[Dataset entries]
....................

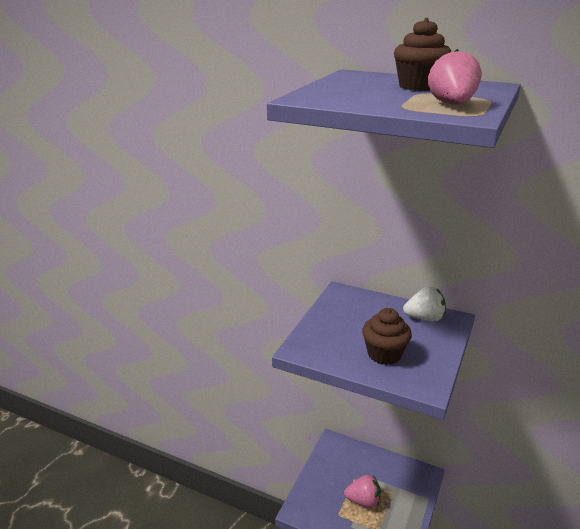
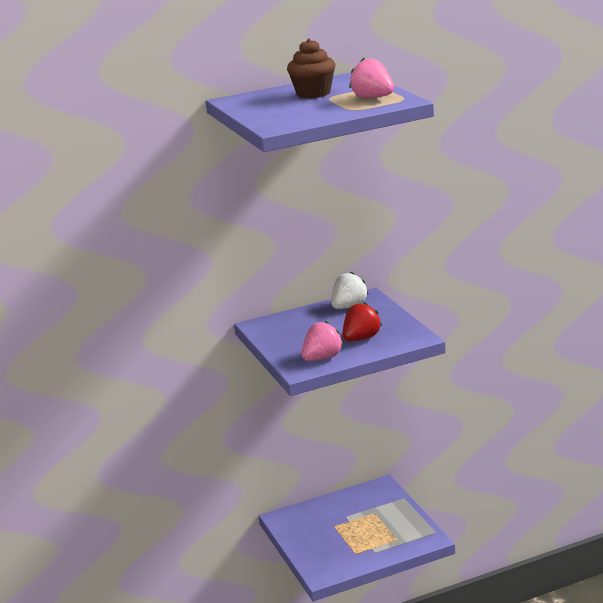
camera: 45 degrees left, 5 degrees down
pink strawberry [344,474,381,508] -> pink strawberry moved to [301,321,343,361]
brown cupcake [362,308,412,365] -> red strawberry [343,302,382,341]

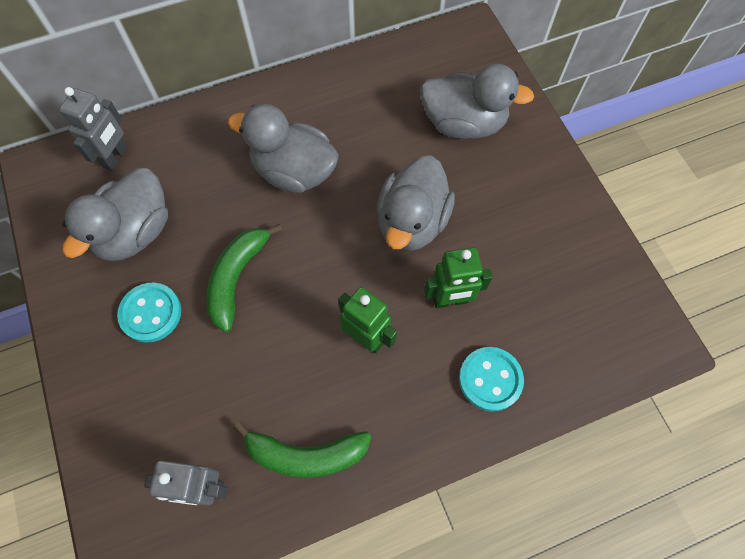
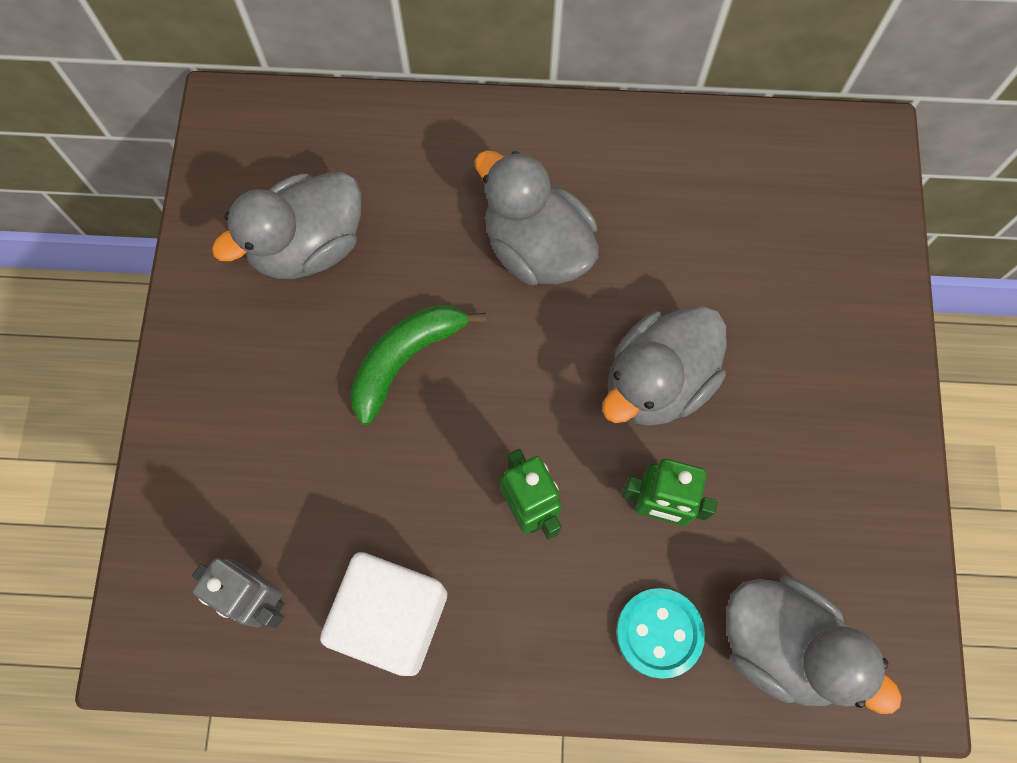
camera: 25 degrees right, 5 degrees up
grey robot [59,87,128,171] -> none
turquoise button [117,283,181,343] -> none
green banana [233,421,371,478] -> white cube [320,552,447,676]
grey duck [420,64,534,139] -> grey duck moved to [726,576,902,714]

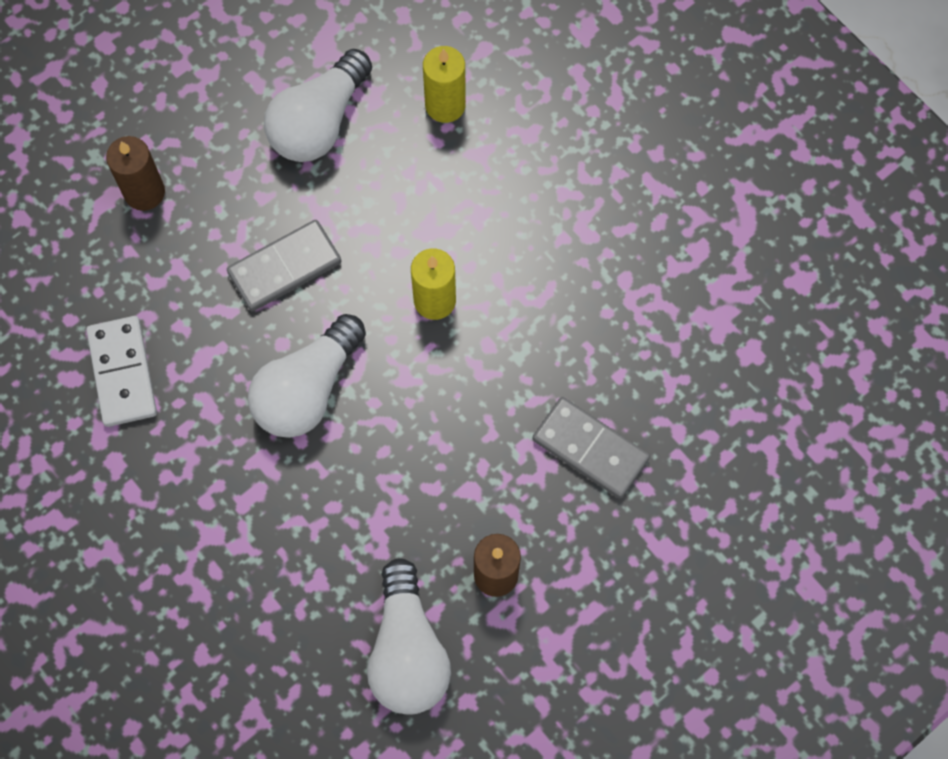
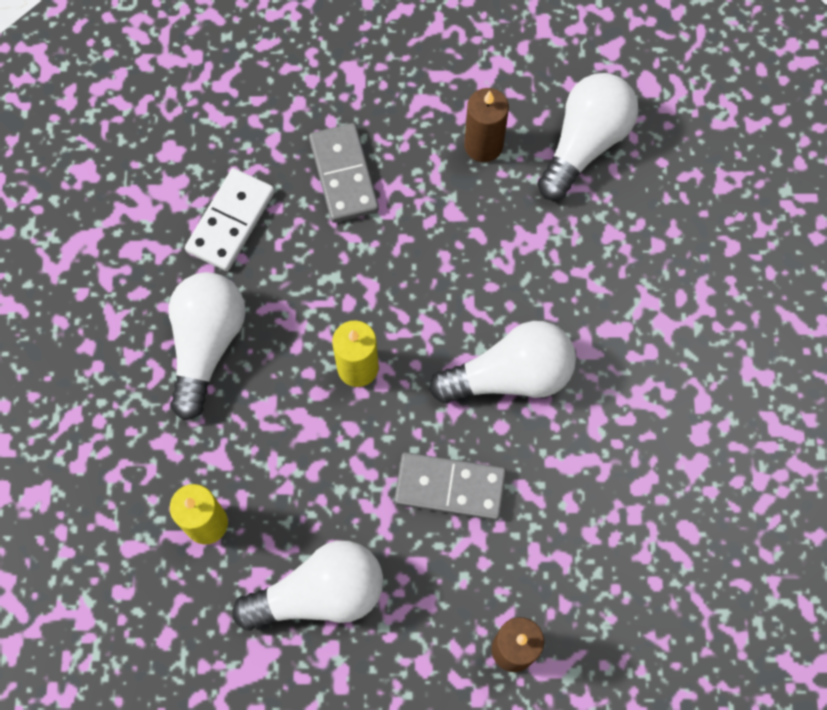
camera: 140 degrees left, 0 degrees up
white domino [86,316,157,427] -> white domino moved to [185,168,275,271]
none -> white light bulb [168,272,246,420]

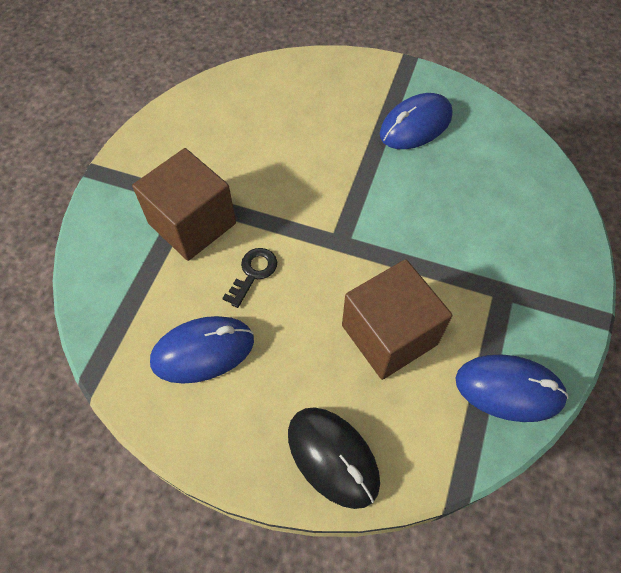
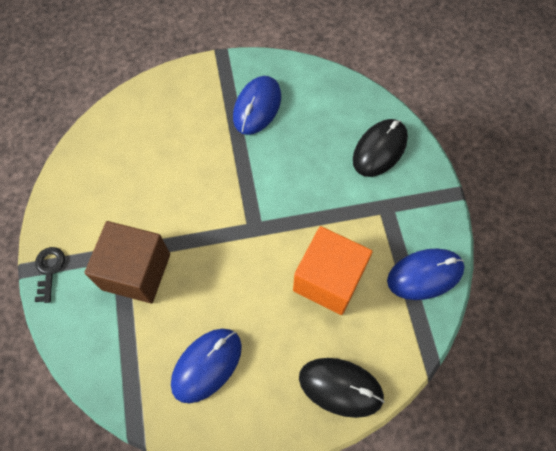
camera: 30 degrees left, 5 degrees up
black key [222,248,277,308] -> black key moved to [35,247,65,303]
brown cube [342,259,452,380] -> orange cube [293,226,373,315]
none -> black mouse [353,119,408,177]

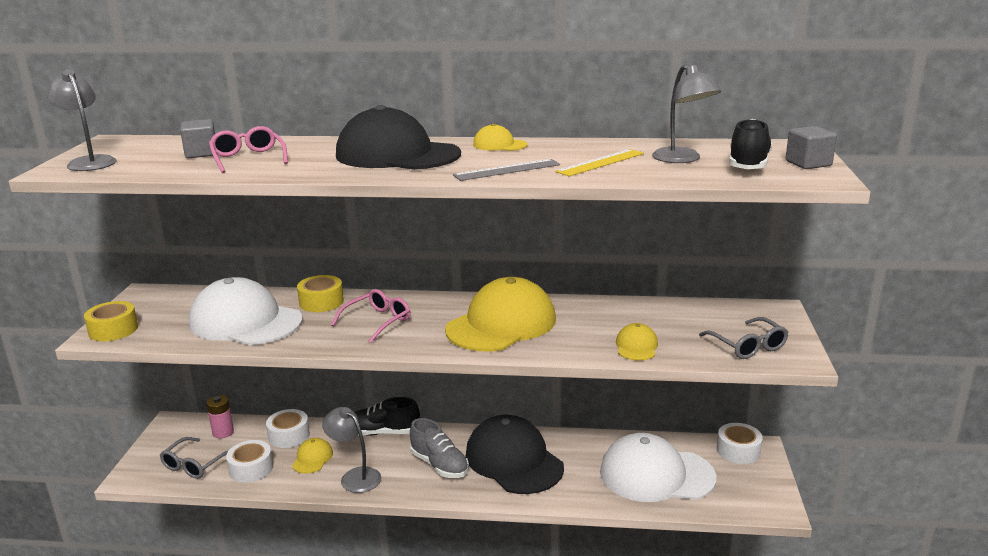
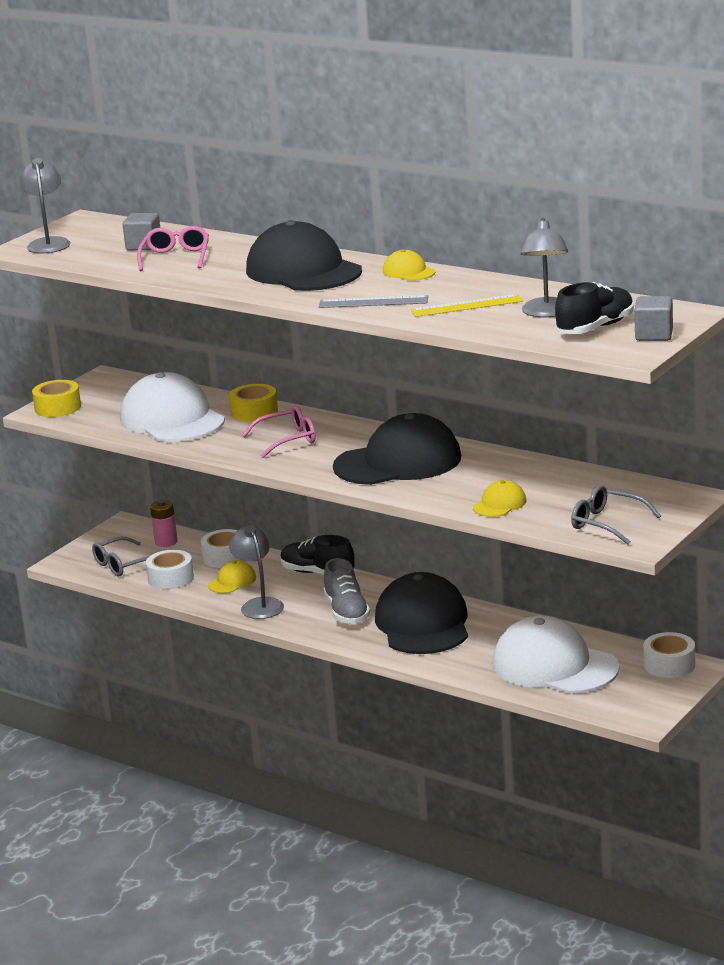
camera: 30 degrees right, 0 degrees up
yellow cap [445,277,556,352] -> black cap [333,413,461,485]
grey glasses [699,317,789,359] -> grey glasses turned 120 degrees clockwise [571,485,661,545]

....................

**Assignment:** Above are some entries. Restate word for word the lines from the one holding "brown cupcake [362,308,412,365]" through the one holding "green banana [233,421,371,478]", but not the pictures.

**Task response:**
brown cupcake [362,308,412,365] -> red strawberry [343,302,382,341]

camera: 25 degrees right, 5 degrees up
grey robot [59,87,128,171] -> none
turquoise button [117,283,181,343] -> none
green banana [233,421,371,478] -> white cube [320,552,447,676]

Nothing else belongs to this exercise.